▶ _Assignment_: Only the final stretch of the data is wanted: reproduce the line containing "black star: (248, 584) -> (131, 603), moved" and each line after it, exactly.

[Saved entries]
-.-.-

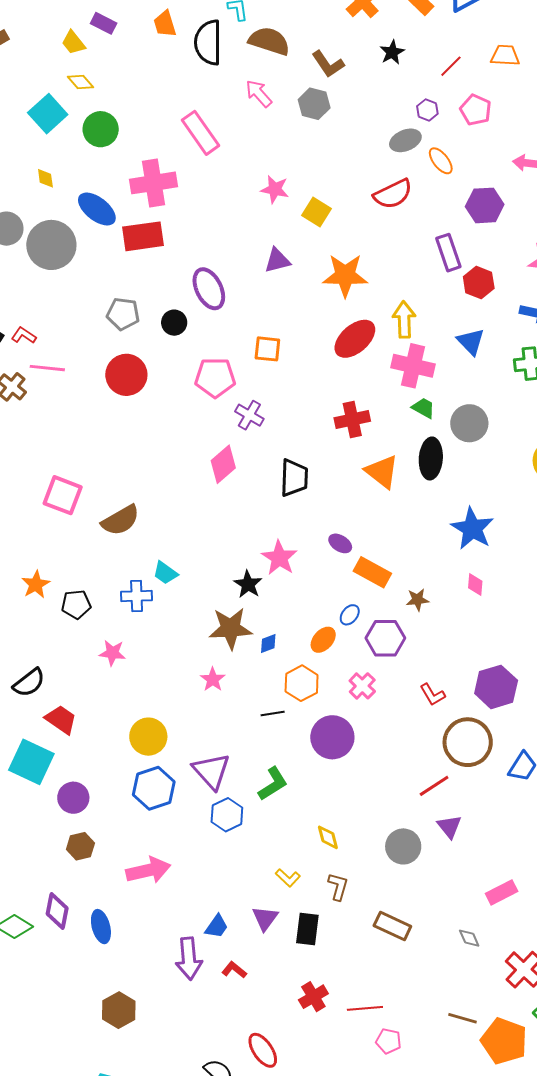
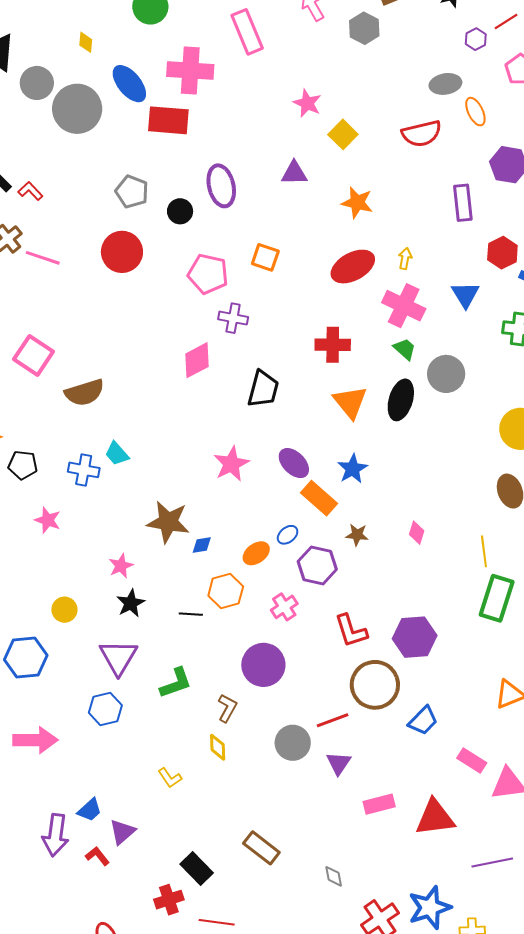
purple hexagon: (427, 110) -> (476, 39), moved
orange star: (345, 275) -> (357, 203), size x0.7
red hexagon: (479, 283) -> (502, 253), moved
yellow arrow: (404, 320) -> (405, 258), size x0.6
pink line: (47, 368) -> (43, 258), moved
purple cross: (249, 415) -> (233, 318), turned -32
blue star: (472, 529) -> (353, 469), moved, size x0.7
purple ellipse: (340, 543) -> (294, 463), size x1.4
black star: (248, 584) -> (131, 603), moved
pink star: (213, 679) -> (121, 566), moved
red L-shape: (432, 695) -> (351, 631), size x1.4
yellow circle: (148, 737) -> (64, 610), size x0.7
purple circle: (332, 737) -> (263, 665), moved
blue hexagon: (154, 788) -> (26, 658), moved
blue hexagon: (227, 815) -> (105, 709), moved
gray circle: (403, 846) -> (293, 743), moved
brown L-shape: (338, 887) -> (227, 708), moved
pink rectangle: (502, 892) -> (379, 804), moved
purple triangle: (265, 918) -> (122, 832), moved
black rectangle: (307, 929) -> (197, 869), moved, turned -64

-.-.-

▶ _Result of the exercise_:
black star: (248, 584) -> (131, 603), moved
pink star: (213, 679) -> (121, 566), moved
red L-shape: (432, 695) -> (351, 631), size x1.4
yellow circle: (148, 737) -> (64, 610), size x0.7
purple circle: (332, 737) -> (263, 665), moved
blue hexagon: (154, 788) -> (26, 658), moved
blue hexagon: (227, 815) -> (105, 709), moved
gray circle: (403, 846) -> (293, 743), moved
brown L-shape: (338, 887) -> (227, 708), moved
pink rectangle: (502, 892) -> (379, 804), moved
purple triangle: (265, 918) -> (122, 832), moved
black rectangle: (307, 929) -> (197, 869), moved, turned -64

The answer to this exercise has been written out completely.